=== Section Start ===

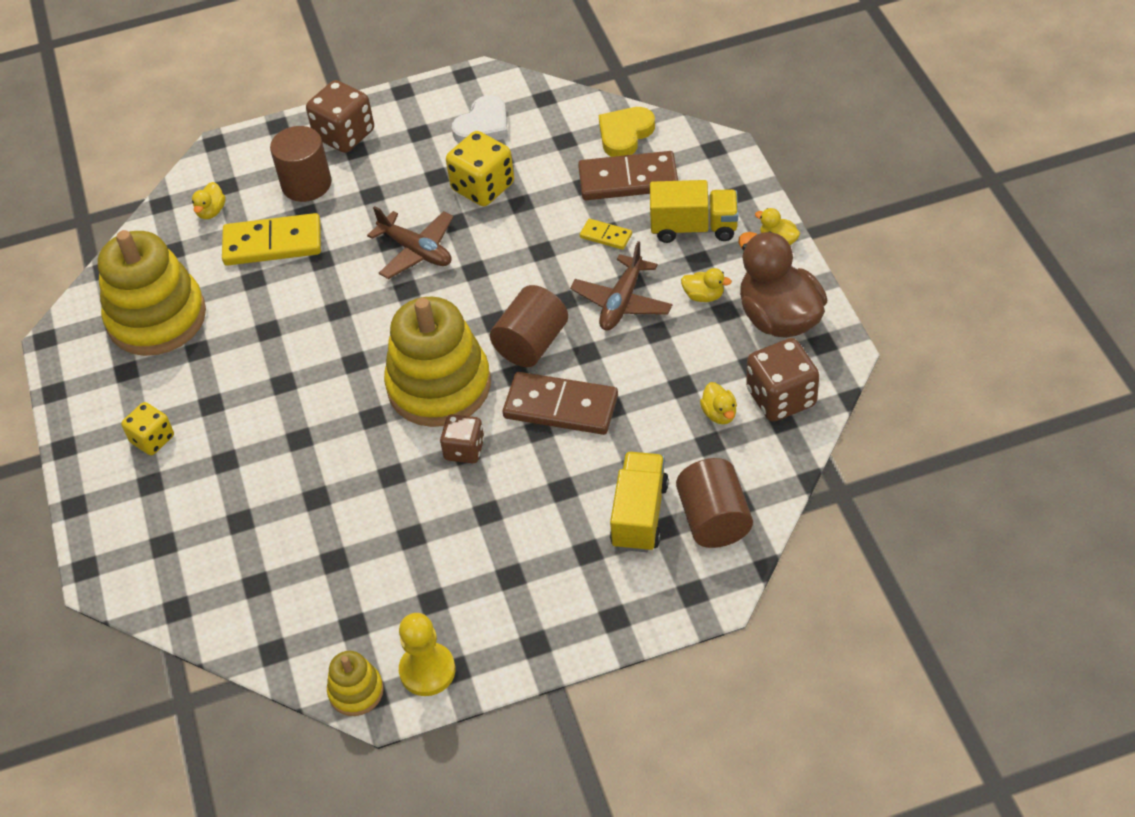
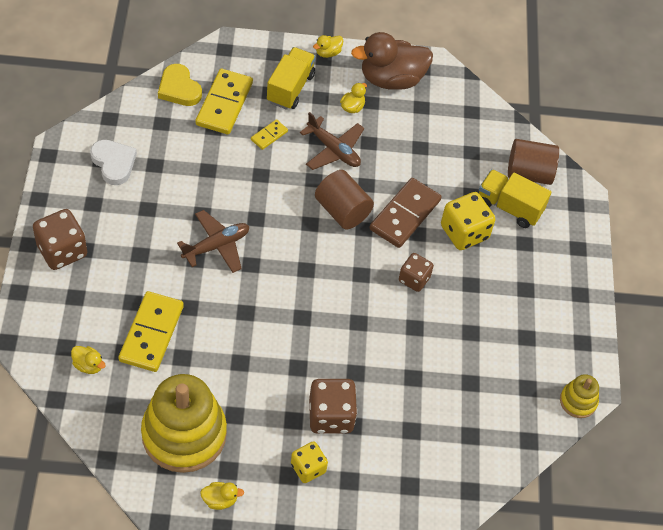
camera: 80 degrees left, 5 degrees up
(306, 184) = (100, 292): brown cylinder -> none
(427, 670) = (578, 357): yellow pawn -> none
(439, 386) = (351, 274): yellow stacking toy -> none
(483, 187) = (177, 185): yellow dice -> yellow dice (464, 232)
(628, 180) = (224, 104): brown domino -> yellow domino
(719, 414) = (451, 138): yellow duck -> yellow duck (220, 500)
(781, 398) = (454, 105): brown dice -> brown dice (331, 416)

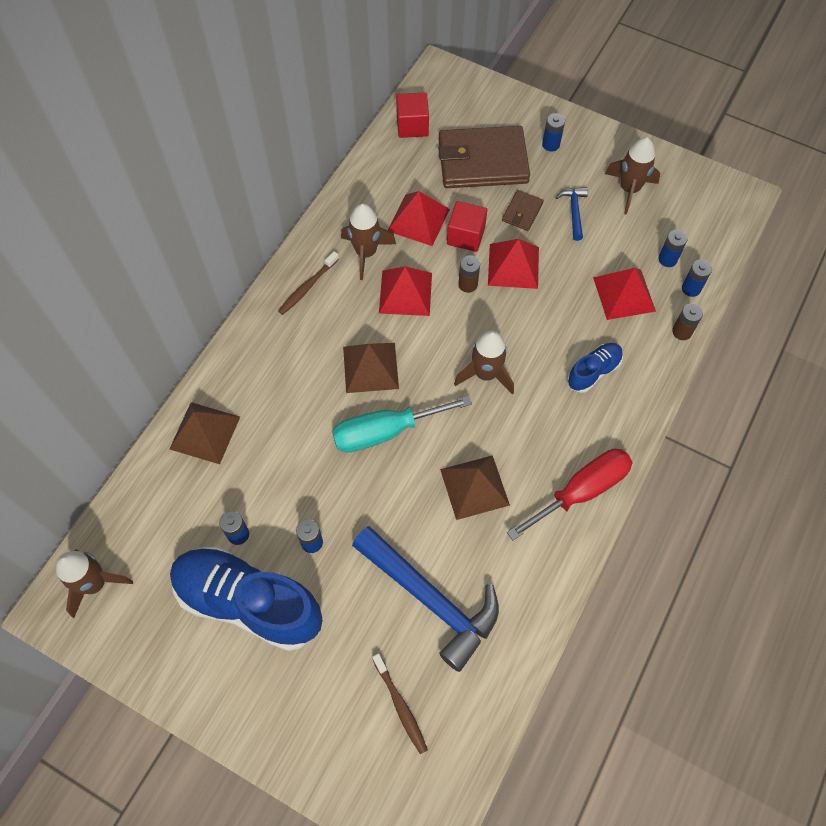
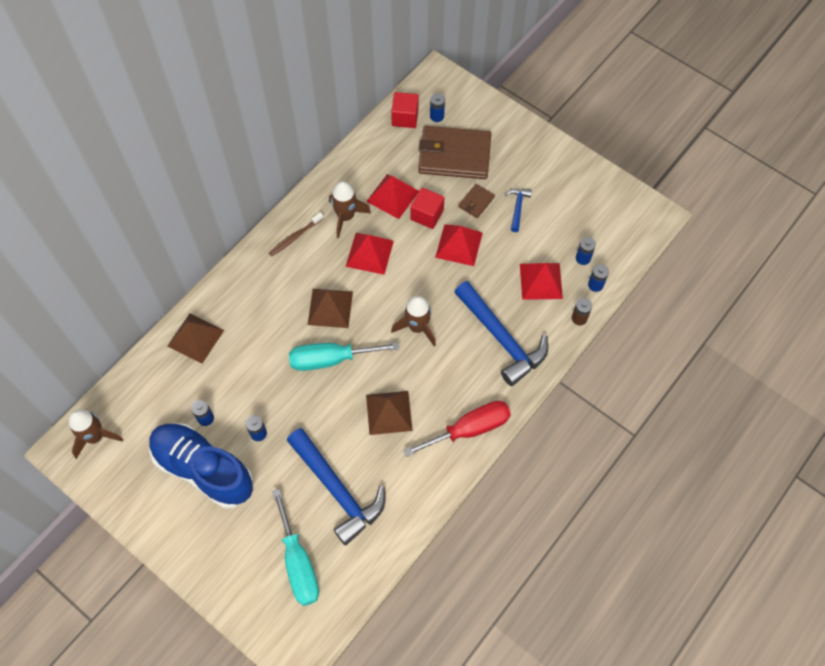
camera: 10 degrees right, 0 degrees up
(400, 706) = (298, 563): brown toothbrush -> turquoise screwdriver
(468, 284) = (419, 254): brown battery -> none
(551, 144) = (512, 149): blue battery -> blue battery (437, 116)
(593, 372) = (501, 339): blue shoe -> blue hammer
(629, 189) = (567, 196): brown rocket -> none

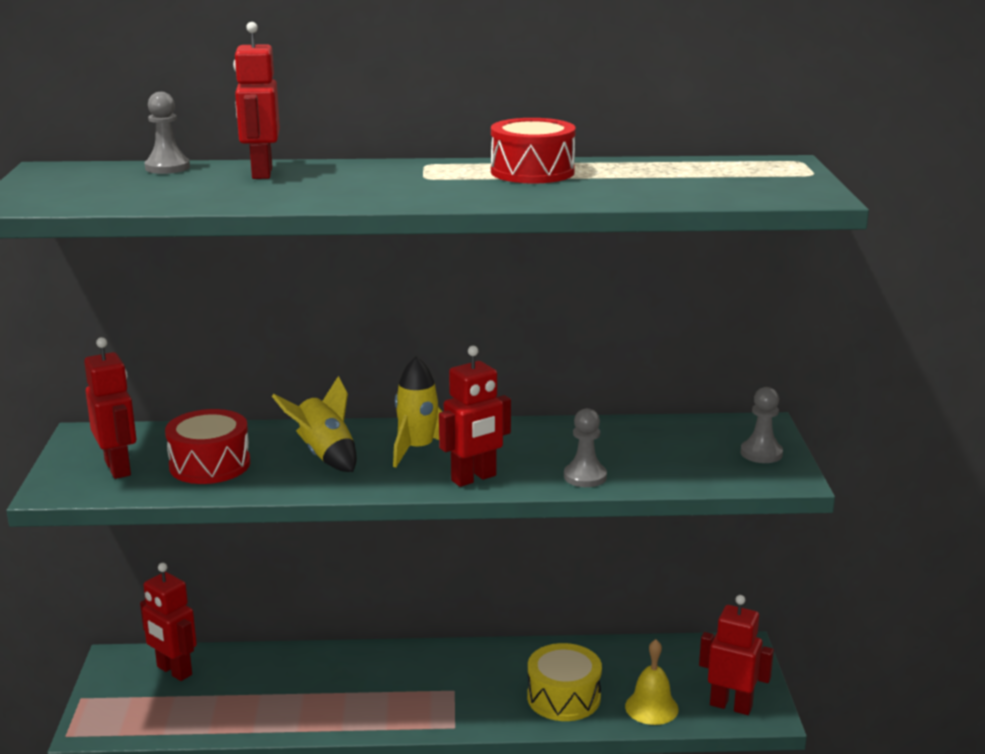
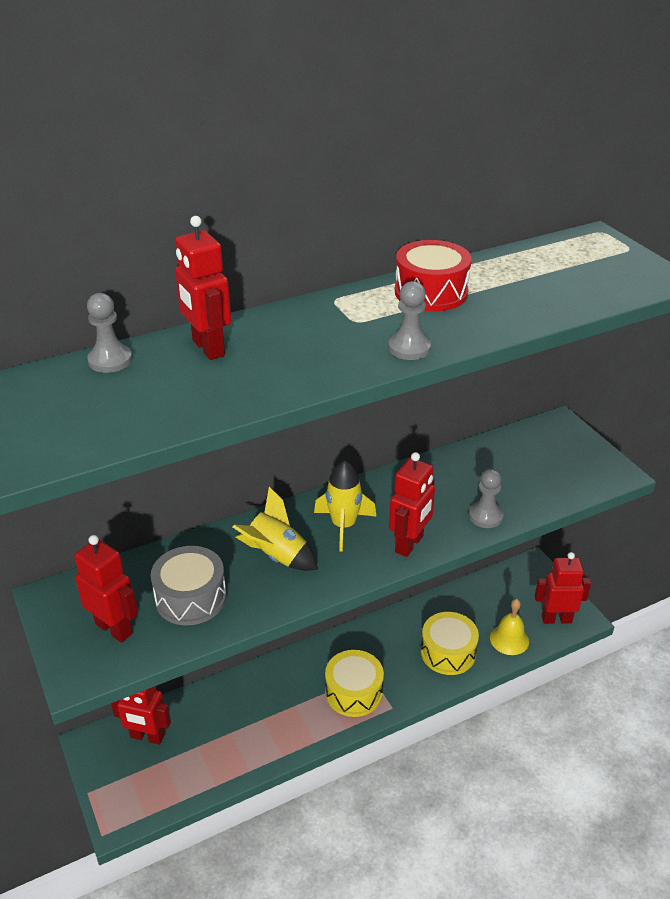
camera: 25 degrees left, 15 degrees up
(210, 465) = (191, 598): red drum -> grey drum
(421, 700) = (354, 692): none -> yellow drum
(761, 453) = (581, 454): grey pawn -> grey pawn (409, 348)

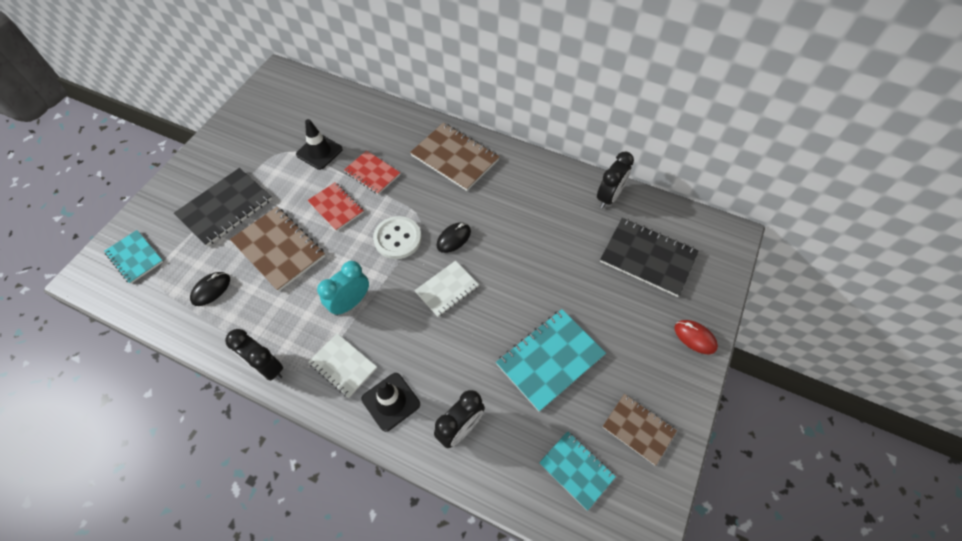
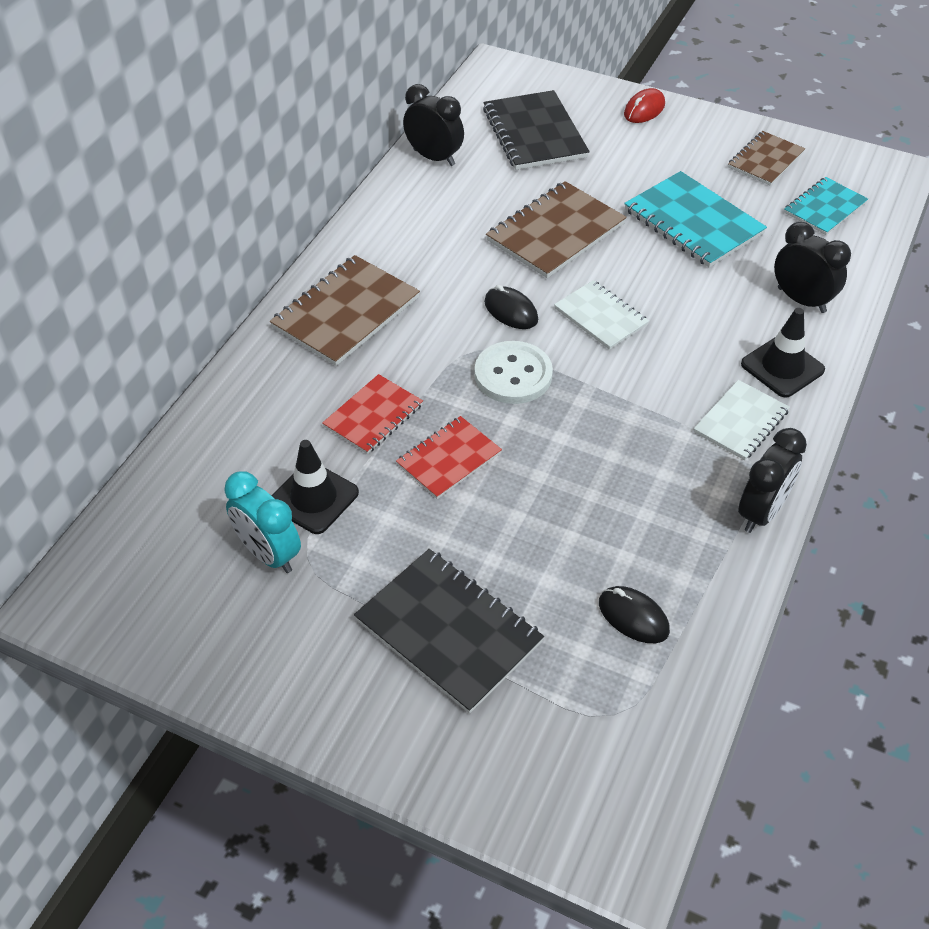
camera: 90 degrees left, 10 degrees down
(135, 257) = (573, 768): turquoise notebook -> none
(279, 249) = (541, 529): brown notebook -> brown notebook (556, 232)
(350, 303) = (636, 423): turquoise clock -> turquoise clock (269, 554)
(648, 258) = (534, 133): black notebook -> black notebook turned 45 degrees counterclockwise

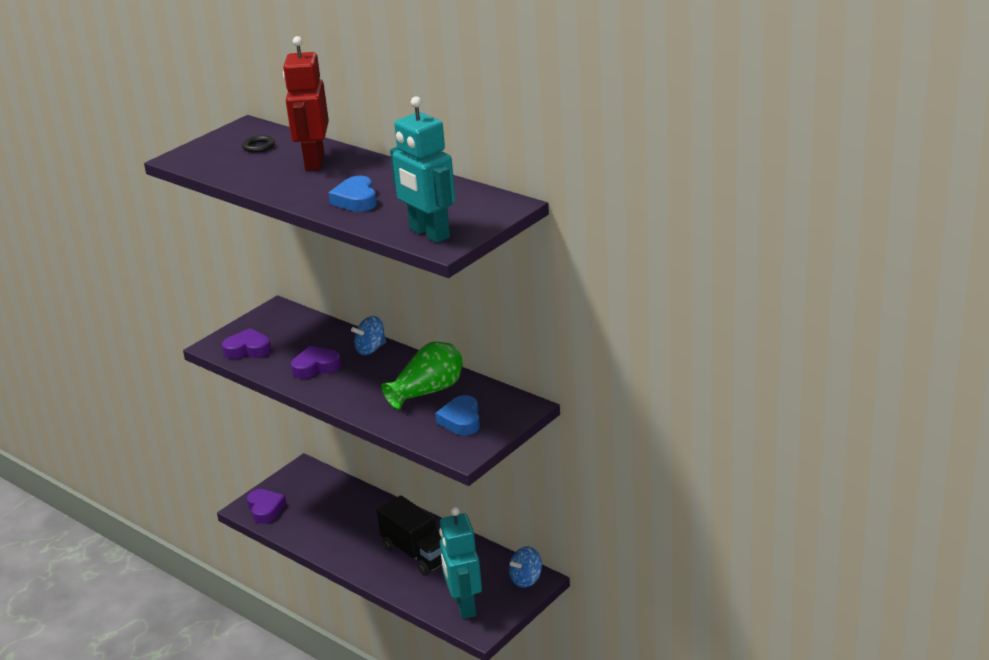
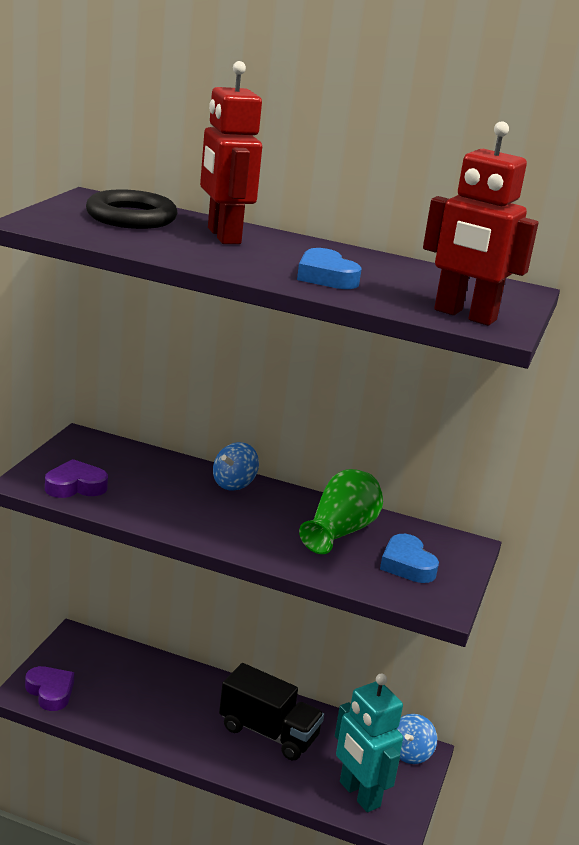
camera: 25 degrees left, 5 degrees down
(259, 146) = (131, 217): black ring -> black ring, size x2.14
(316, 367) = (179, 505): purple heart -> none
(429, 233) = (464, 315): turquoise robot -> red robot

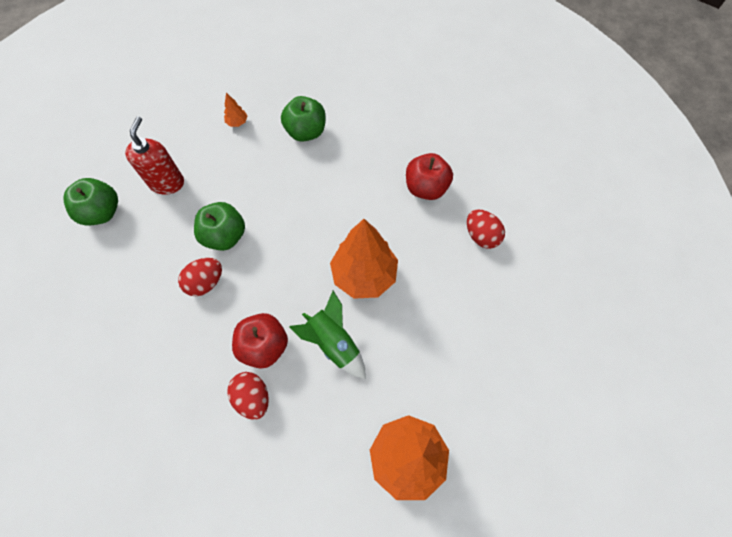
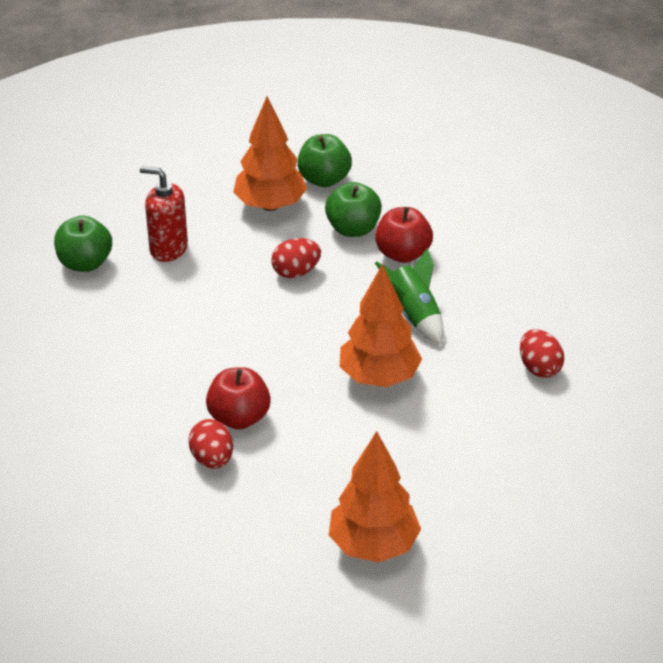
camera: 15 degrees right, 25 degrees down
(167, 182) = (168, 249): red soap dispenser -> red soap dispenser turned 90 degrees counterclockwise
(205, 282) = (188, 349): red egg -> red egg (296, 272)
(225, 236) = (223, 311): green apple -> green apple (324, 179)
(237, 122) = (270, 205): orange tree -> orange tree, size x2.46
(333, 343) = (321, 430): green rocket -> green rocket (414, 314)
(426, 188) = (486, 309): red apple -> red apple (403, 254)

=== Section End ===

## EXERCISE:
Check each line of the material for "battery". Copy the ones that have it.

## SOLVED PROBLEM:
(468, 284) = (419, 254): brown battery -> none
(551, 144) = (512, 149): blue battery -> blue battery (437, 116)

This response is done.